DATA EXCERPTS:

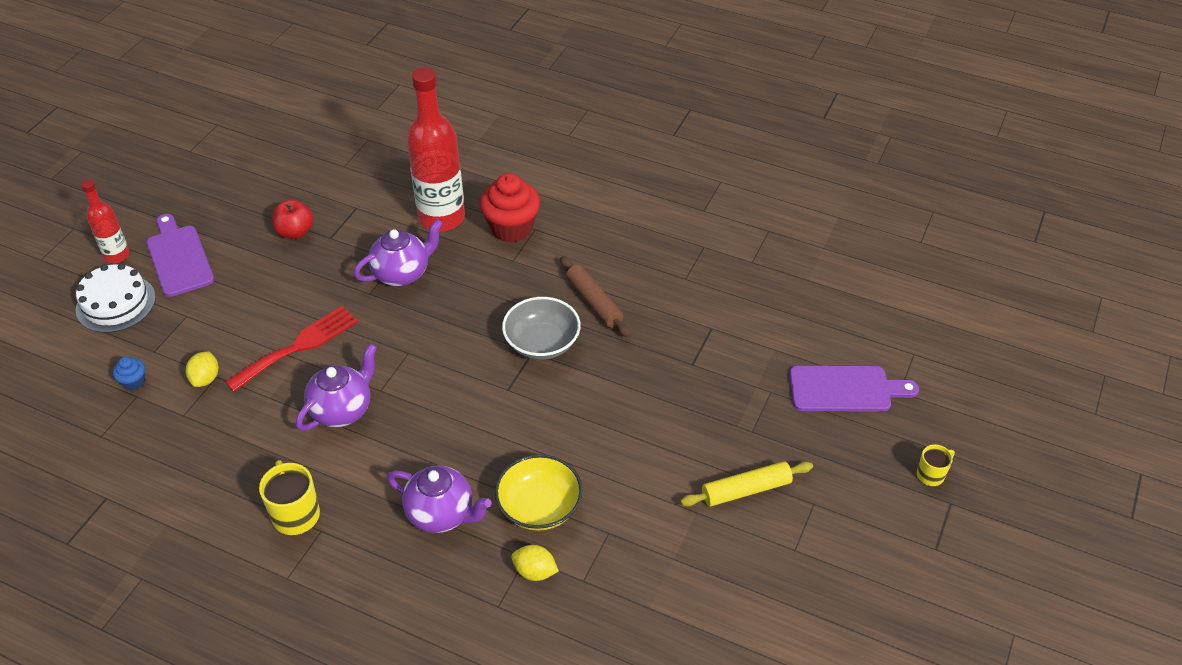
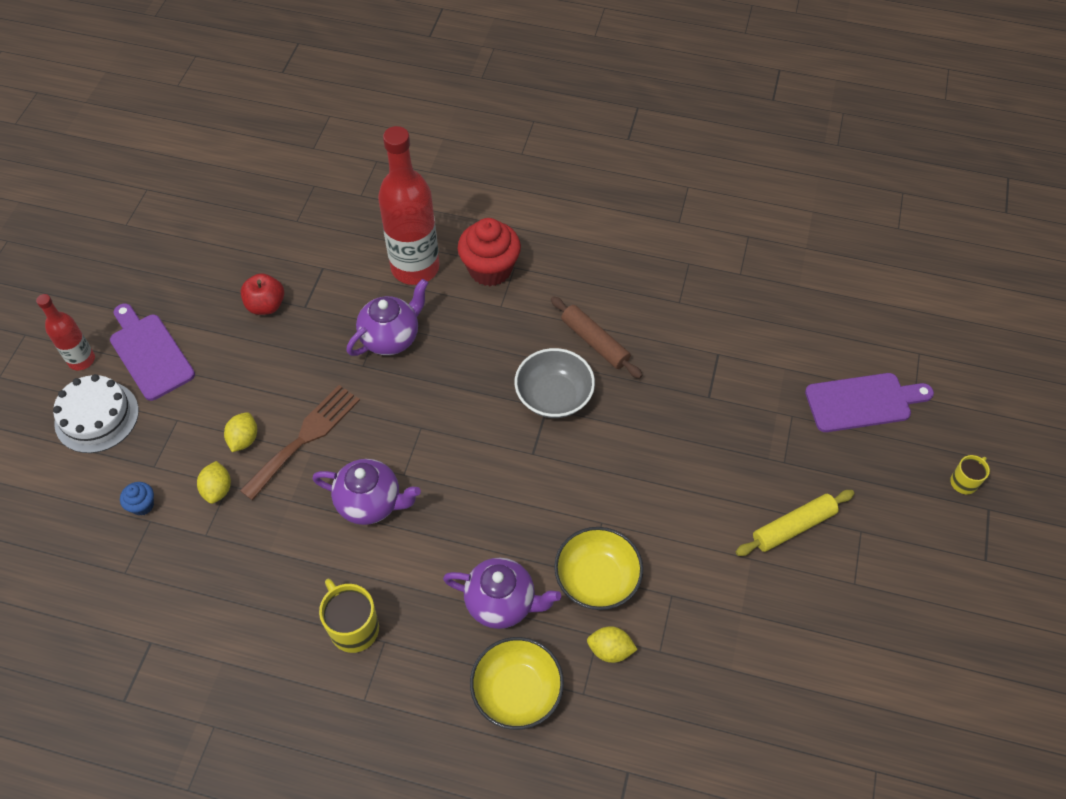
camera: 10 degrees left, 10 degrees up
(242, 340) = (244, 439): none -> yellow lemon
(298, 346) = (305, 438): red fork -> brown fork
(342, 410) = (370, 503): purple teapot -> purple teapot turned 75 degrees clockwise
(434, 594) = (517, 691): none -> yellow bowl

WHAT TO DO: Only those lines running from the one containing "(342, 410) = (370, 503): purple" through the last line of the data above are to be copied, exactly, with both ends included.

COMPLETED TASK:
(342, 410) = (370, 503): purple teapot -> purple teapot turned 75 degrees clockwise
(434, 594) = (517, 691): none -> yellow bowl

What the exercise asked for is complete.